Your answer must be an exact copy of the records below, minus the pictures.

[Stored dataset items]
--- START ---

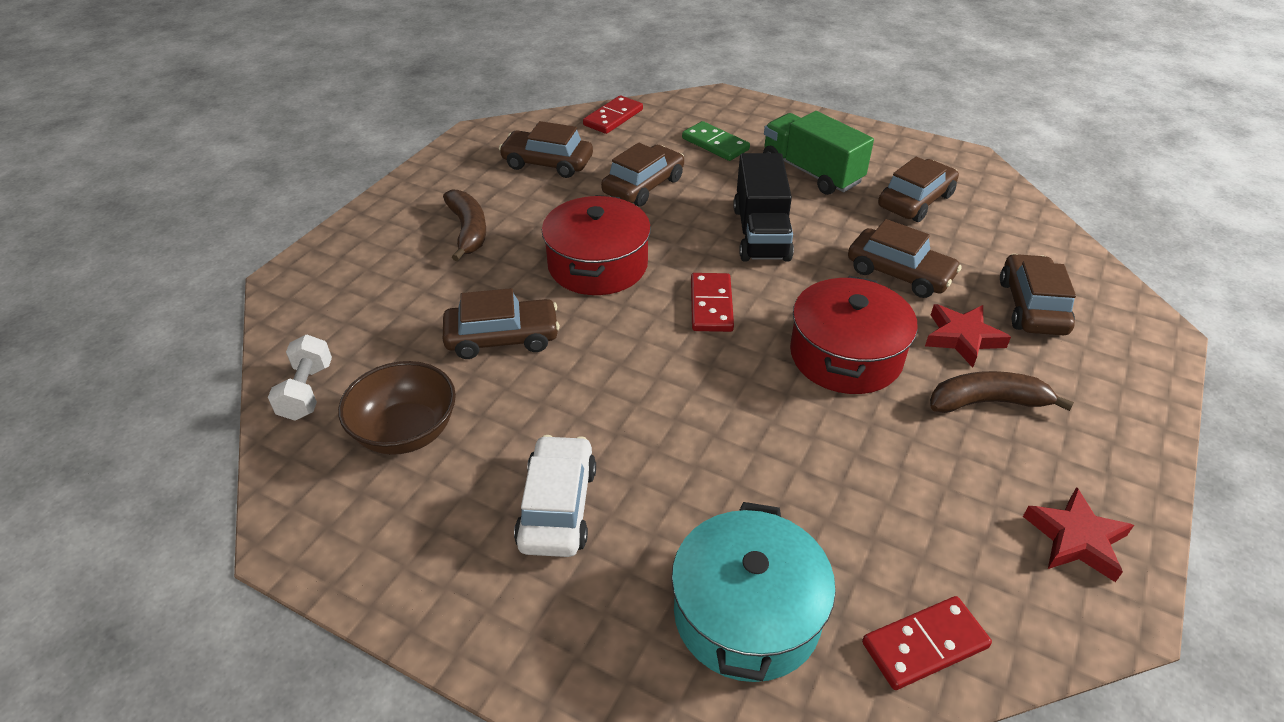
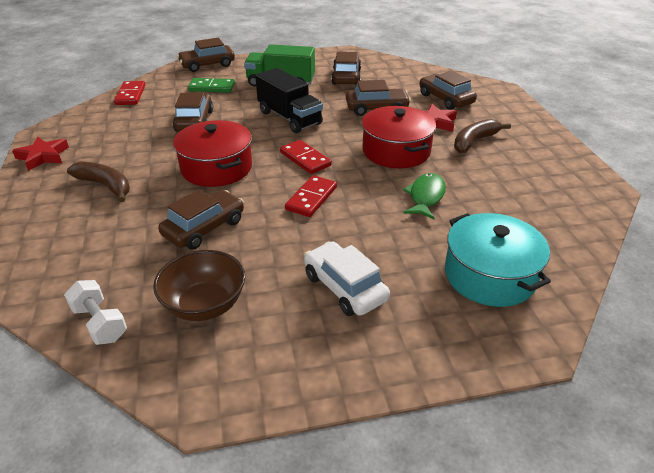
camera: 40 degrees left, 5 degrees down
(547, 163) = (115, 132): brown car -> brown car (207, 65)
(802, 447) = (425, 197): none -> green fish
(924, 645) = (566, 242): red domino -> red domino (311, 198)
(1076, 539) = (565, 174): red star -> red star (43, 156)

--- END ---

**Response:**
camera: 40 degrees left, 5 degrees down
(547, 163) = (115, 132): brown car -> brown car (207, 65)
(802, 447) = (425, 197): none -> green fish
(924, 645) = (566, 242): red domino -> red domino (311, 198)
(1076, 539) = (565, 174): red star -> red star (43, 156)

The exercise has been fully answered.